## PROBLEM TO SOLVE
Please gather every line of the material below that contains the string "kern".

Records from a dataset
- - - - -
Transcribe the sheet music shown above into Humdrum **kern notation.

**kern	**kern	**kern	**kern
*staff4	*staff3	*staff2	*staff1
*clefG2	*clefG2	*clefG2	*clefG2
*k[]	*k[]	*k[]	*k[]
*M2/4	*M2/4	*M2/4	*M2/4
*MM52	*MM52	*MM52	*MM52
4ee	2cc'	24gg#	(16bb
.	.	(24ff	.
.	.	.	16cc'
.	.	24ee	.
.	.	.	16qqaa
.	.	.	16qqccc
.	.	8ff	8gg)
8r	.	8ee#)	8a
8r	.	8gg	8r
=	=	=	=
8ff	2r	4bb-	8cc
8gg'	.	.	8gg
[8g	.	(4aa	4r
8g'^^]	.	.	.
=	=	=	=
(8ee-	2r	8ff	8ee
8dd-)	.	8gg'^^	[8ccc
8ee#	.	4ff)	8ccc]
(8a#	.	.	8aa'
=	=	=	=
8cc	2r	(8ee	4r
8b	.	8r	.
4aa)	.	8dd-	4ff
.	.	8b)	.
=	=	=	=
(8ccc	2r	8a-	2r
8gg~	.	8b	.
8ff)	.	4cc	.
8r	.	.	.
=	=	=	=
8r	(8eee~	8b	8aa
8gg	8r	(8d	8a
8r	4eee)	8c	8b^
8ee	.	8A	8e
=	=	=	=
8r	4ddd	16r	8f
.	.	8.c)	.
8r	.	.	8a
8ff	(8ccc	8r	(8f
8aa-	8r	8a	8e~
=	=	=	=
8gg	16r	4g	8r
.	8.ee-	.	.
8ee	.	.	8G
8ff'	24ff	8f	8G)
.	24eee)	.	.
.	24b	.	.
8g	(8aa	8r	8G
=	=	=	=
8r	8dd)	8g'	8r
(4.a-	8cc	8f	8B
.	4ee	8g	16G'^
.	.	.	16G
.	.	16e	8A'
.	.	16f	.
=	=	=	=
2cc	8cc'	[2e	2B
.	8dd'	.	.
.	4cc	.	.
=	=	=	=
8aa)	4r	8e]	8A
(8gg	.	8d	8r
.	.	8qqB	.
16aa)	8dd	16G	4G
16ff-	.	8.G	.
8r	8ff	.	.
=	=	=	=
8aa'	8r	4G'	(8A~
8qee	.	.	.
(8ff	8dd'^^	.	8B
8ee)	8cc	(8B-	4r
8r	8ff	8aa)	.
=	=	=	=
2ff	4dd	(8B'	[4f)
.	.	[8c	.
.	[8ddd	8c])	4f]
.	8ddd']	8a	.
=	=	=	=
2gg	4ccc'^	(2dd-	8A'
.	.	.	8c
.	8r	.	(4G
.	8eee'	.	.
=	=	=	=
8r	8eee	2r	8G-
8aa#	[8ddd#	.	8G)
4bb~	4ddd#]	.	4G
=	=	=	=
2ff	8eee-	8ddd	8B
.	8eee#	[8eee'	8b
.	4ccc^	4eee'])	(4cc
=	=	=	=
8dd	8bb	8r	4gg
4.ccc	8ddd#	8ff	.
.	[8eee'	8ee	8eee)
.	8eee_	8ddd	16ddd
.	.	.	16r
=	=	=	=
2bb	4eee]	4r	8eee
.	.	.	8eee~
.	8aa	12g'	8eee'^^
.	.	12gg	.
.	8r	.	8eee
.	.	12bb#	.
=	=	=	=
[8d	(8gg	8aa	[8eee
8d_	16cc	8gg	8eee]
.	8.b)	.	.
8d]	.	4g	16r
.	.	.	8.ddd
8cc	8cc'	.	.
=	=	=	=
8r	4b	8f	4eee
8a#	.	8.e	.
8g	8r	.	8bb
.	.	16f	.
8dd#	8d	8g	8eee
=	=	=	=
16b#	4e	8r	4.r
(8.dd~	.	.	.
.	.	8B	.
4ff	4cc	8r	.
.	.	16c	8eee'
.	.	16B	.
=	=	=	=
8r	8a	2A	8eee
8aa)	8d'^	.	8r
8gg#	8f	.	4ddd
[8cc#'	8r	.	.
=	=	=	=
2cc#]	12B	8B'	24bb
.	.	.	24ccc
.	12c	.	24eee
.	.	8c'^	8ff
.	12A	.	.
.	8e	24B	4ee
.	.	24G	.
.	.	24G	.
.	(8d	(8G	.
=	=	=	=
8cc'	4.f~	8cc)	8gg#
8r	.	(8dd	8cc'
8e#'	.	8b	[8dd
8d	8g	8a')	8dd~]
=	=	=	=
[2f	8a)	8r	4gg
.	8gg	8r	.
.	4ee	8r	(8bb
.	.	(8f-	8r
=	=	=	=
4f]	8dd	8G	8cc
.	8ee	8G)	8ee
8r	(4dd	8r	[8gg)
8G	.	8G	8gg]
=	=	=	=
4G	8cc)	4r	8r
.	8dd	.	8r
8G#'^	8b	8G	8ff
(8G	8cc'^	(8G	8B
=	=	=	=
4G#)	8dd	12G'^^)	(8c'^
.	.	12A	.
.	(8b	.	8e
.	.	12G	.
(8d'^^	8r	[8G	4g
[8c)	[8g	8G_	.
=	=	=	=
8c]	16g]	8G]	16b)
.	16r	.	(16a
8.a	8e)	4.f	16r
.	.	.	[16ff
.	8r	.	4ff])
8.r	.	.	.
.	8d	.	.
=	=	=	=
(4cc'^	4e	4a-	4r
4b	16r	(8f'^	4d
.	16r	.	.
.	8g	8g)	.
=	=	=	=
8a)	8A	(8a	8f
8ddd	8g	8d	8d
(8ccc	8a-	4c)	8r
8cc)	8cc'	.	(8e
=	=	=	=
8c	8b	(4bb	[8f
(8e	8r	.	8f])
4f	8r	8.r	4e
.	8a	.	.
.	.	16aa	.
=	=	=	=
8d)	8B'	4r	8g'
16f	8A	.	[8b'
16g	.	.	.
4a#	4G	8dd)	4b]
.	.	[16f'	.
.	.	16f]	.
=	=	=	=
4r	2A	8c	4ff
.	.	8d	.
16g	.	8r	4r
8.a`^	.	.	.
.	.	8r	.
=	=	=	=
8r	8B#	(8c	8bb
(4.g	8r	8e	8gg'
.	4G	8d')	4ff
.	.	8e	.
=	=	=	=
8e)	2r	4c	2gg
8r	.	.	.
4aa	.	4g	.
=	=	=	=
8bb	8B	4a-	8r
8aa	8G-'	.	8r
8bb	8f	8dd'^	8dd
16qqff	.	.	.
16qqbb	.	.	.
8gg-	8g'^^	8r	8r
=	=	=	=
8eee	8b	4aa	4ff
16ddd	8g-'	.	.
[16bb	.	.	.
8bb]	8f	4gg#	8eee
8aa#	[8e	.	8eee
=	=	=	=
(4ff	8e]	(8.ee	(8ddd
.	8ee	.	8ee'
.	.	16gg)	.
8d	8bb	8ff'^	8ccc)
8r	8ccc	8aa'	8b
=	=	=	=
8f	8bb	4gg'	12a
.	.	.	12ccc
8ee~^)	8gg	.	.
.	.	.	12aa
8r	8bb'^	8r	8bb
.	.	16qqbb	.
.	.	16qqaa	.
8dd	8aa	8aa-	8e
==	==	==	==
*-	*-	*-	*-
- - - - -
## TASK RESPONSE
Transcribe the sheet music shown above into Humdrum **kern notation.
**kern	**kern	**kern	**kern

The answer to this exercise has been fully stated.